Records from a data collection
-------------------------

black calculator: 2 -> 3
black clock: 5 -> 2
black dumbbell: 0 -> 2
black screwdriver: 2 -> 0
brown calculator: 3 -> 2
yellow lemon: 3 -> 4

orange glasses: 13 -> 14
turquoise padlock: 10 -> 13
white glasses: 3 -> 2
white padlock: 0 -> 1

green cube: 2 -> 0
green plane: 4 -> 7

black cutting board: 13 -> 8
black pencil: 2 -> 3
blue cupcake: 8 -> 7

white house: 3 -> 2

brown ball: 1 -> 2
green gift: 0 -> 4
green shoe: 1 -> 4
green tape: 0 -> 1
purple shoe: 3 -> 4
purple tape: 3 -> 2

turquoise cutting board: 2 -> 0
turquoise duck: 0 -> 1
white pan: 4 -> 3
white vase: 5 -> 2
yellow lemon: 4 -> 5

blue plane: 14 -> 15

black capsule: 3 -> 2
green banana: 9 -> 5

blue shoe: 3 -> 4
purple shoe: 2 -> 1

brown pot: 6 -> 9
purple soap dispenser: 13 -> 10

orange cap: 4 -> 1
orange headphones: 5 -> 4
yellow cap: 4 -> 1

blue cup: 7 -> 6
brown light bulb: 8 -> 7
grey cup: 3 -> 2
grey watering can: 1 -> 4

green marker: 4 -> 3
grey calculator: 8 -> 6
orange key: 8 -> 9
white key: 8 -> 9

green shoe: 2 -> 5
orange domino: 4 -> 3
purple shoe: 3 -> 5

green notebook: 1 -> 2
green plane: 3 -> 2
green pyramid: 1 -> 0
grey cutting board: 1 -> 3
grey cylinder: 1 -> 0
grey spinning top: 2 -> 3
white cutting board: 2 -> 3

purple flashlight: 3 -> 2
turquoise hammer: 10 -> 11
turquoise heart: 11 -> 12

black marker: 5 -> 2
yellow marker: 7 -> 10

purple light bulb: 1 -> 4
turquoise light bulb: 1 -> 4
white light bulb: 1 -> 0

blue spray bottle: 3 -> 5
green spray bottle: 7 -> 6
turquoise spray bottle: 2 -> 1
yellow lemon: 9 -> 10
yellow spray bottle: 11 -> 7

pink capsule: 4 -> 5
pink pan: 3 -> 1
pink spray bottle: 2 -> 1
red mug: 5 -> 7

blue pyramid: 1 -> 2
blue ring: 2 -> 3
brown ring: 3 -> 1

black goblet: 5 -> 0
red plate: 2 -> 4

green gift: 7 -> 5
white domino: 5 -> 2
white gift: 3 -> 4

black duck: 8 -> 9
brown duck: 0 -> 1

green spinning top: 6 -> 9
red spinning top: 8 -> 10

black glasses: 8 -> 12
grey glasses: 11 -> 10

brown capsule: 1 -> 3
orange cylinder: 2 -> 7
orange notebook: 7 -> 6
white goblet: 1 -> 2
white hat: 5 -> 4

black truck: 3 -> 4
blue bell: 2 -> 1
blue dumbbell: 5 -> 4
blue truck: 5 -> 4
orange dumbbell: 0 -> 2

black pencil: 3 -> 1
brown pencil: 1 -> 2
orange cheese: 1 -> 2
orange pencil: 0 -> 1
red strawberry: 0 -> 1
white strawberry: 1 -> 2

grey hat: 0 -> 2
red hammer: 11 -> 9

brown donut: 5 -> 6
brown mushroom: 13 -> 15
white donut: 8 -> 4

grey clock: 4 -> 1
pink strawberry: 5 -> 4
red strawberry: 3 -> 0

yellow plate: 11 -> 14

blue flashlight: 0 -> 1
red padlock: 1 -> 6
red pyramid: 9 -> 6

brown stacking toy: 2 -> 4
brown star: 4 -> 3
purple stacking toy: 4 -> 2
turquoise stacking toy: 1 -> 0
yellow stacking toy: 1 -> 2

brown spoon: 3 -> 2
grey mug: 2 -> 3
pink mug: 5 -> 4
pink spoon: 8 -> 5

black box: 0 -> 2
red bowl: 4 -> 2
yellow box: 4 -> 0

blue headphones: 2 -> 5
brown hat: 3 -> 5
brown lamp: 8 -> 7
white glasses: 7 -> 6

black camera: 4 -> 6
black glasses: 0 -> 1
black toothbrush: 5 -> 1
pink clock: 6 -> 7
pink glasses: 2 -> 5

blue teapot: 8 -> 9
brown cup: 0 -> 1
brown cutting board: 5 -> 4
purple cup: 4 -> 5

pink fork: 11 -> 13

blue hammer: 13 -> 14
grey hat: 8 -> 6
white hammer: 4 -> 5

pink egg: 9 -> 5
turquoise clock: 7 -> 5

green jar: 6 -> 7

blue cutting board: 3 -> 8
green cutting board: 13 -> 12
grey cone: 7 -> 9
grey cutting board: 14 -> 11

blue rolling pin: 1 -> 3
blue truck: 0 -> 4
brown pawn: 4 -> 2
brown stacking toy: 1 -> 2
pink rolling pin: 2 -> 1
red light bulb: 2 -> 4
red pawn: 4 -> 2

-------------------------

■ **YOUR OBJECTIVE**
Set down each entry exactly as it appears above.

■ **RESPONSE BOX**
black calculator: 2 -> 3
black clock: 5 -> 2
black dumbbell: 0 -> 2
black screwdriver: 2 -> 0
brown calculator: 3 -> 2
yellow lemon: 3 -> 4

orange glasses: 13 -> 14
turquoise padlock: 10 -> 13
white glasses: 3 -> 2
white padlock: 0 -> 1

green cube: 2 -> 0
green plane: 4 -> 7

black cutting board: 13 -> 8
black pencil: 2 -> 3
blue cupcake: 8 -> 7

white house: 3 -> 2

brown ball: 1 -> 2
green gift: 0 -> 4
green shoe: 1 -> 4
green tape: 0 -> 1
purple shoe: 3 -> 4
purple tape: 3 -> 2

turquoise cutting board: 2 -> 0
turquoise duck: 0 -> 1
white pan: 4 -> 3
white vase: 5 -> 2
yellow lemon: 4 -> 5

blue plane: 14 -> 15

black capsule: 3 -> 2
green banana: 9 -> 5

blue shoe: 3 -> 4
purple shoe: 2 -> 1

brown pot: 6 -> 9
purple soap dispenser: 13 -> 10

orange cap: 4 -> 1
orange headphones: 5 -> 4
yellow cap: 4 -> 1

blue cup: 7 -> 6
brown light bulb: 8 -> 7
grey cup: 3 -> 2
grey watering can: 1 -> 4

green marker: 4 -> 3
grey calculator: 8 -> 6
orange key: 8 -> 9
white key: 8 -> 9

green shoe: 2 -> 5
orange domino: 4 -> 3
purple shoe: 3 -> 5

green notebook: 1 -> 2
green plane: 3 -> 2
green pyramid: 1 -> 0
grey cutting board: 1 -> 3
grey cylinder: 1 -> 0
grey spinning top: 2 -> 3
white cutting board: 2 -> 3

purple flashlight: 3 -> 2
turquoise hammer: 10 -> 11
turquoise heart: 11 -> 12

black marker: 5 -> 2
yellow marker: 7 -> 10

purple light bulb: 1 -> 4
turquoise light bulb: 1 -> 4
white light bulb: 1 -> 0

blue spray bottle: 3 -> 5
green spray bottle: 7 -> 6
turquoise spray bottle: 2 -> 1
yellow lemon: 9 -> 10
yellow spray bottle: 11 -> 7

pink capsule: 4 -> 5
pink pan: 3 -> 1
pink spray bottle: 2 -> 1
red mug: 5 -> 7

blue pyramid: 1 -> 2
blue ring: 2 -> 3
brown ring: 3 -> 1

black goblet: 5 -> 0
red plate: 2 -> 4

green gift: 7 -> 5
white domino: 5 -> 2
white gift: 3 -> 4

black duck: 8 -> 9
brown duck: 0 -> 1

green spinning top: 6 -> 9
red spinning top: 8 -> 10

black glasses: 8 -> 12
grey glasses: 11 -> 10

brown capsule: 1 -> 3
orange cylinder: 2 -> 7
orange notebook: 7 -> 6
white goblet: 1 -> 2
white hat: 5 -> 4

black truck: 3 -> 4
blue bell: 2 -> 1
blue dumbbell: 5 -> 4
blue truck: 5 -> 4
orange dumbbell: 0 -> 2

black pencil: 3 -> 1
brown pencil: 1 -> 2
orange cheese: 1 -> 2
orange pencil: 0 -> 1
red strawberry: 0 -> 1
white strawberry: 1 -> 2

grey hat: 0 -> 2
red hammer: 11 -> 9

brown donut: 5 -> 6
brown mushroom: 13 -> 15
white donut: 8 -> 4

grey clock: 4 -> 1
pink strawberry: 5 -> 4
red strawberry: 3 -> 0

yellow plate: 11 -> 14

blue flashlight: 0 -> 1
red padlock: 1 -> 6
red pyramid: 9 -> 6

brown stacking toy: 2 -> 4
brown star: 4 -> 3
purple stacking toy: 4 -> 2
turquoise stacking toy: 1 -> 0
yellow stacking toy: 1 -> 2

brown spoon: 3 -> 2
grey mug: 2 -> 3
pink mug: 5 -> 4
pink spoon: 8 -> 5

black box: 0 -> 2
red bowl: 4 -> 2
yellow box: 4 -> 0

blue headphones: 2 -> 5
brown hat: 3 -> 5
brown lamp: 8 -> 7
white glasses: 7 -> 6

black camera: 4 -> 6
black glasses: 0 -> 1
black toothbrush: 5 -> 1
pink clock: 6 -> 7
pink glasses: 2 -> 5

blue teapot: 8 -> 9
brown cup: 0 -> 1
brown cutting board: 5 -> 4
purple cup: 4 -> 5

pink fork: 11 -> 13

blue hammer: 13 -> 14
grey hat: 8 -> 6
white hammer: 4 -> 5

pink egg: 9 -> 5
turquoise clock: 7 -> 5

green jar: 6 -> 7

blue cutting board: 3 -> 8
green cutting board: 13 -> 12
grey cone: 7 -> 9
grey cutting board: 14 -> 11

blue rolling pin: 1 -> 3
blue truck: 0 -> 4
brown pawn: 4 -> 2
brown stacking toy: 1 -> 2
pink rolling pin: 2 -> 1
red light bulb: 2 -> 4
red pawn: 4 -> 2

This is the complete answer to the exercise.